- _EXERCISE PROMPT_:
This task calls for copying every line in the data below that contains the word "button".

- _INFORMATION PROVIDED_:

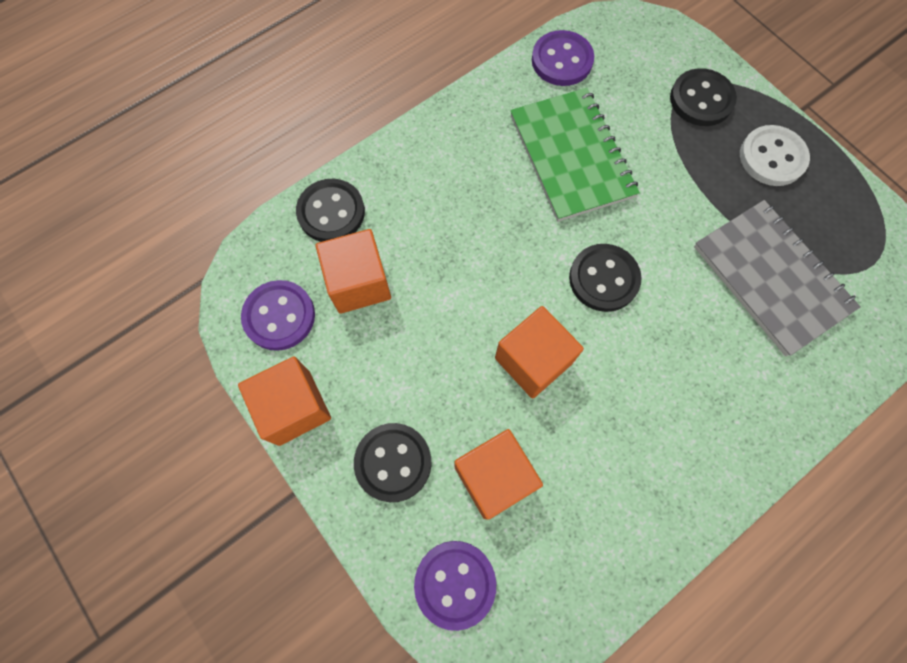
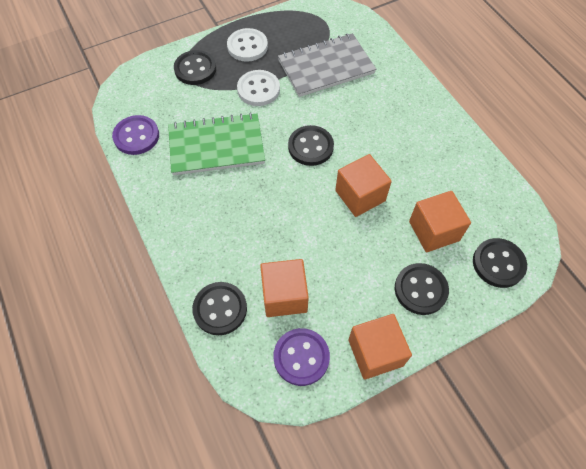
camera: 80 degrees left, 10 degrees down
(455, 583) = (498, 263): purple button -> black button
(690, 189) = (258, 89): none -> white button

- _WRITTEN ANSWER_:
(455, 583) = (498, 263): purple button -> black button
(690, 189) = (258, 89): none -> white button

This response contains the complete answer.